[Instructions to follow] Give back all the entries below. Omit none of them.

*** Opening of Dataset entries ***

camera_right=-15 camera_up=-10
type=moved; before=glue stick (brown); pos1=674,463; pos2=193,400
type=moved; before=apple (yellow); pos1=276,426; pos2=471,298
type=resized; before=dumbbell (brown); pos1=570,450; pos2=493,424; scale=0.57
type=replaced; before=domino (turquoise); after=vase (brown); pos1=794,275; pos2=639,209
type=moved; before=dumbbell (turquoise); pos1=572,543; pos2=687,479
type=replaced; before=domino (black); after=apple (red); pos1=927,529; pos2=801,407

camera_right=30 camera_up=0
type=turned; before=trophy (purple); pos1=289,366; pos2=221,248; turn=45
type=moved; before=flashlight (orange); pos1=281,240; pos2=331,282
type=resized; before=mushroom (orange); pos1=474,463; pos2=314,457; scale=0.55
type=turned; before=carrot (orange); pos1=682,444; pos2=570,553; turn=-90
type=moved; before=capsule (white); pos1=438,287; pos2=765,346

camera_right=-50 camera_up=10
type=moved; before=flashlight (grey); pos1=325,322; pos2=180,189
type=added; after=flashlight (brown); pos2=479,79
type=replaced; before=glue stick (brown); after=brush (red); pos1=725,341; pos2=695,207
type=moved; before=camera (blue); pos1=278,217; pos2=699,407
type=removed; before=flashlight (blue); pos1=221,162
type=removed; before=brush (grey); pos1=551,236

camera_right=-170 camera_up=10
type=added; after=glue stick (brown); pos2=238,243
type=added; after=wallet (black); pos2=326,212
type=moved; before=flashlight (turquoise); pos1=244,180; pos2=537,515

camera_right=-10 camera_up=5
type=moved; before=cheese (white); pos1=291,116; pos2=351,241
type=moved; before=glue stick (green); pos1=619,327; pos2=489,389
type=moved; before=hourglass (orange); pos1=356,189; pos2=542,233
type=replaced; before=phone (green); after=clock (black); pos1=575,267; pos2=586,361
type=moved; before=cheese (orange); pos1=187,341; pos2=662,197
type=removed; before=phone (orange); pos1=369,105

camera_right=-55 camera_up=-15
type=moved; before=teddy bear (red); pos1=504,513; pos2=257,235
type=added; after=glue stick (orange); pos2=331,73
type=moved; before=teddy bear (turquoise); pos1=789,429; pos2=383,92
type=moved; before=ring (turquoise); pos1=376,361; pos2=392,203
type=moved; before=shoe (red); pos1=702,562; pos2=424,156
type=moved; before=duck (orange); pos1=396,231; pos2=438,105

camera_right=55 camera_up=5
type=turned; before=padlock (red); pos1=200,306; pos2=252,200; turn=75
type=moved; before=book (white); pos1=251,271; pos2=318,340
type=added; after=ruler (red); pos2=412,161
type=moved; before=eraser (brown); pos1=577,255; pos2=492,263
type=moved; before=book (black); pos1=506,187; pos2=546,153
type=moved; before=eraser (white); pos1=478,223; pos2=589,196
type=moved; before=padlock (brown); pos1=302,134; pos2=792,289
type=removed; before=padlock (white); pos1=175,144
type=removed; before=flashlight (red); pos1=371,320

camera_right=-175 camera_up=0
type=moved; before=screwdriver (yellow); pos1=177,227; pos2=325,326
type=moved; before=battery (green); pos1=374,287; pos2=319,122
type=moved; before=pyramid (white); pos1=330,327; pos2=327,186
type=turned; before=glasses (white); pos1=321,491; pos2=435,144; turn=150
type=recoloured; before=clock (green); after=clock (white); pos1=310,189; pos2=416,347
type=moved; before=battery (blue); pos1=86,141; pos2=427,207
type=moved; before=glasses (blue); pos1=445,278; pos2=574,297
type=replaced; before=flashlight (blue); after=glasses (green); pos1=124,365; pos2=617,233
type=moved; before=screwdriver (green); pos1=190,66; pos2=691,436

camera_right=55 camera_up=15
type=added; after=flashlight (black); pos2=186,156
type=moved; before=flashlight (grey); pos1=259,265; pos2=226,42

*** Close of Dataset entries ***

[Exercise output]
camera_right=-15 camera_up=-10
type=moved; before=glue stick (brown); pos1=674,463; pos2=193,400
type=moved; before=apple (yellow); pos1=276,426; pos2=471,298
type=resized; before=dumbbell (brown); pos1=570,450; pos2=493,424; scale=0.57
type=replaced; before=domino (turquoise); after=vase (brown); pos1=794,275; pos2=639,209
type=moved; before=dumbbell (turquoise); pos1=572,543; pos2=687,479
type=replaced; before=domino (black); after=apple (red); pos1=927,529; pos2=801,407

camera_right=30 camera_up=0
type=turned; before=trophy (purple); pos1=289,366; pos2=221,248; turn=45
type=moved; before=flashlight (orange); pos1=281,240; pos2=331,282
type=resized; before=mushroom (orange); pos1=474,463; pos2=314,457; scale=0.55
type=turned; before=carrot (orange); pos1=682,444; pos2=570,553; turn=-90
type=moved; before=capsule (white); pos1=438,287; pos2=765,346

camera_right=-50 camera_up=10
type=moved; before=flashlight (grey); pos1=325,322; pos2=180,189
type=added; after=flashlight (brown); pos2=479,79
type=replaced; before=glue stick (brown); after=brush (red); pos1=725,341; pos2=695,207
type=moved; before=camera (blue); pos1=278,217; pos2=699,407
type=removed; before=flashlight (blue); pos1=221,162
type=removed; before=brush (grey); pos1=551,236

camera_right=-170 camera_up=10
type=added; after=glue stick (brown); pos2=238,243
type=added; after=wallet (black); pos2=326,212
type=moved; before=flashlight (turquoise); pos1=244,180; pos2=537,515

camera_right=-10 camera_up=5
type=moved; before=cheese (white); pos1=291,116; pos2=351,241
type=moved; before=glue stick (green); pos1=619,327; pos2=489,389
type=moved; before=hourglass (orange); pos1=356,189; pos2=542,233
type=replaced; before=phone (green); after=clock (black); pos1=575,267; pos2=586,361
type=moved; before=cheese (orange); pos1=187,341; pos2=662,197
type=removed; before=phone (orange); pos1=369,105

camera_right=-55 camera_up=-15
type=moved; before=teddy bear (red); pos1=504,513; pos2=257,235
type=added; after=glue stick (orange); pos2=331,73
type=moved; before=teddy bear (turquoise); pos1=789,429; pos2=383,92
type=moved; before=ring (turquoise); pos1=376,361; pos2=392,203
type=moved; before=shoe (red); pos1=702,562; pos2=424,156
type=moved; before=duck (orange); pos1=396,231; pos2=438,105

camera_right=55 camera_up=5
type=turned; before=padlock (red); pos1=200,306; pos2=252,200; turn=75
type=moved; before=book (white); pos1=251,271; pos2=318,340
type=added; after=ruler (red); pos2=412,161
type=moved; before=eraser (brown); pos1=577,255; pos2=492,263
type=moved; before=book (black); pos1=506,187; pos2=546,153
type=moved; before=eraser (white); pos1=478,223; pos2=589,196
type=moved; before=padlock (brown); pos1=302,134; pos2=792,289
type=removed; before=padlock (white); pos1=175,144
type=removed; before=flashlight (red); pos1=371,320

camera_right=-175 camera_up=0
type=moved; before=screwdriver (yellow); pos1=177,227; pos2=325,326
type=moved; before=battery (green); pos1=374,287; pos2=319,122
type=moved; before=pyramid (white); pos1=330,327; pos2=327,186
type=turned; before=glasses (white); pos1=321,491; pos2=435,144; turn=150
type=recoloured; before=clock (green); after=clock (white); pos1=310,189; pos2=416,347
type=moved; before=battery (blue); pos1=86,141; pos2=427,207
type=moved; before=glasses (blue); pos1=445,278; pos2=574,297
type=replaced; before=flashlight (blue); after=glasses (green); pos1=124,365; pos2=617,233
type=moved; before=screwdriver (green); pos1=190,66; pos2=691,436

camera_right=55 camera_up=15
type=added; after=flashlight (black); pos2=186,156
type=moved; before=flashlight (grey); pos1=259,265; pos2=226,42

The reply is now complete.